DATA BLOCK ▸
────────────────
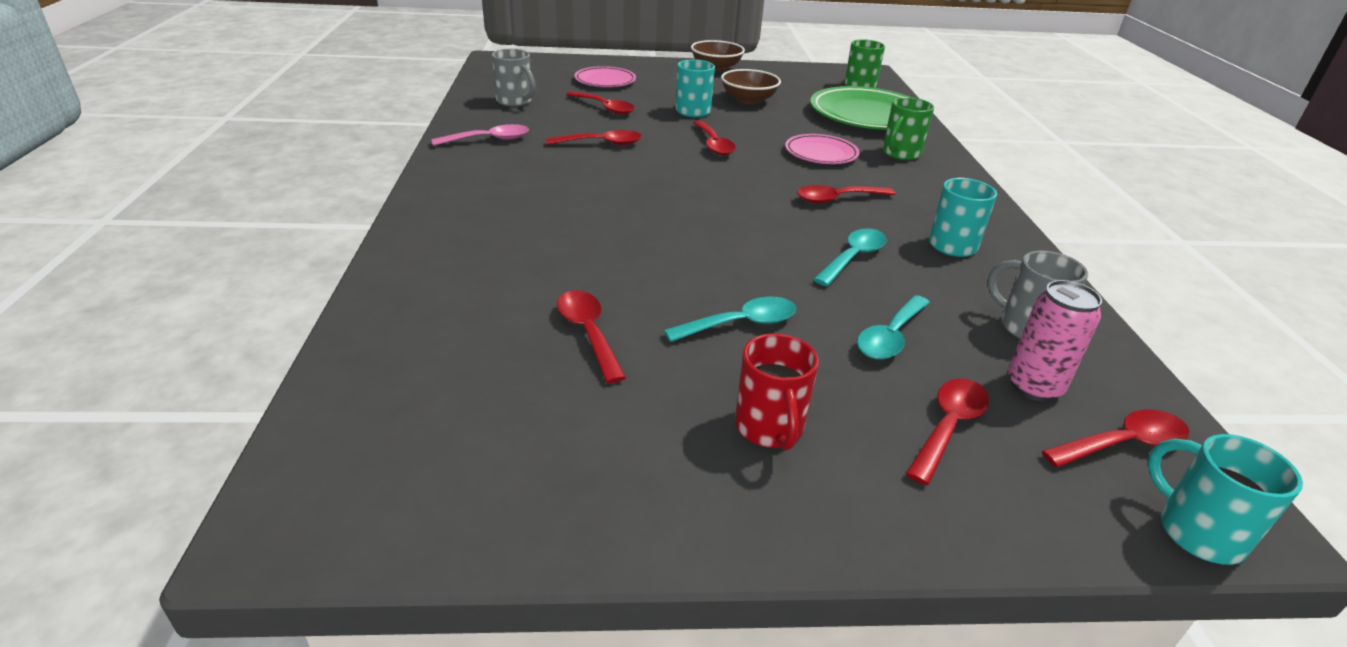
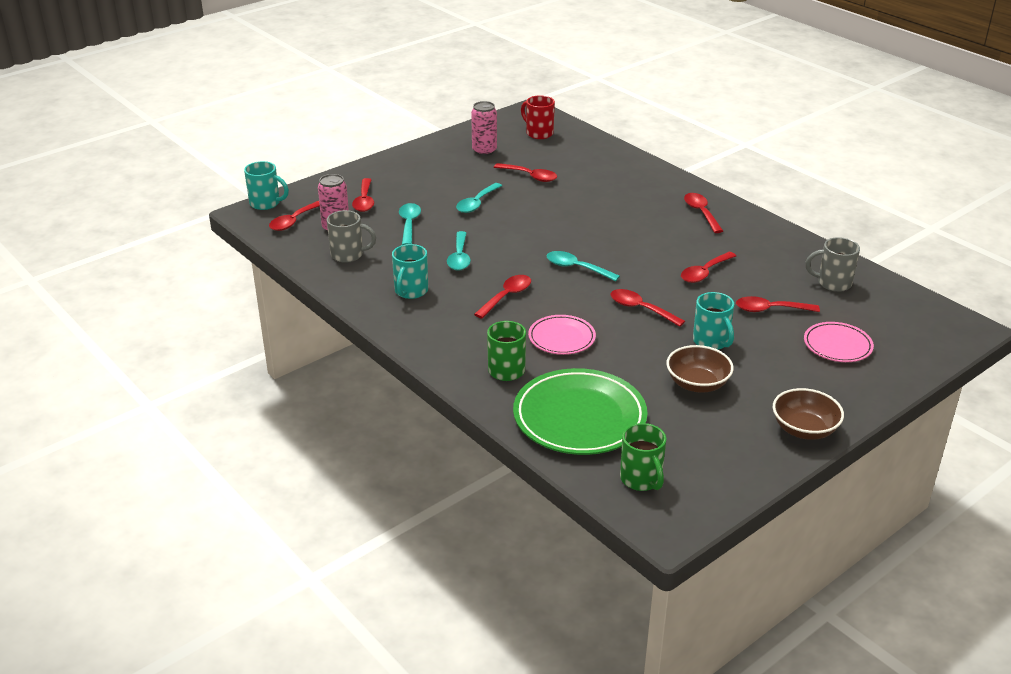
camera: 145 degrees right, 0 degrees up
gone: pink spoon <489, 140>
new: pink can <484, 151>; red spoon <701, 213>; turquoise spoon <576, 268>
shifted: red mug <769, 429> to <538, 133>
────────────────
TRY IT ▸ The full material above must be output verbatim, minus any pictures.

OUTPUT BELOW ▸
camera: 145 degrees right, 0 degrees up
gone: pink spoon <489, 140>
new: pink can <484, 151>; red spoon <701, 213>; turquoise spoon <576, 268>
shifted: red mug <769, 429> to <538, 133>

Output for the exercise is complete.